**Exercise aim**
The answer is to be the data that follows, transcribed exactly, minus its pictures.

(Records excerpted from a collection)

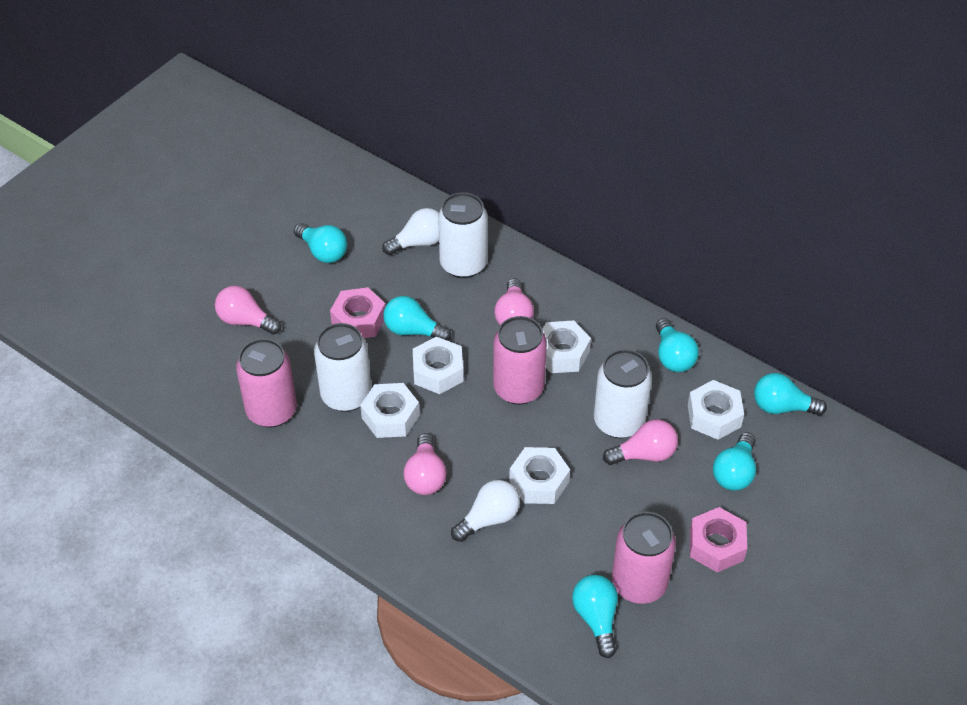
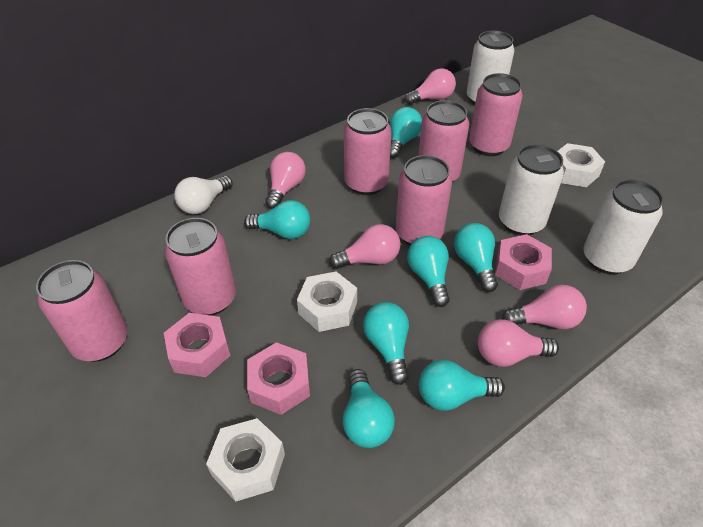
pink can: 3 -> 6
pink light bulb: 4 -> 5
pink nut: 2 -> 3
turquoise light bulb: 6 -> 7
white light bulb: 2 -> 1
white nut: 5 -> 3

**Task response**
pink can: 3 -> 6
pink light bulb: 4 -> 5
pink nut: 2 -> 3
turquoise light bulb: 6 -> 7
white light bulb: 2 -> 1
white nut: 5 -> 3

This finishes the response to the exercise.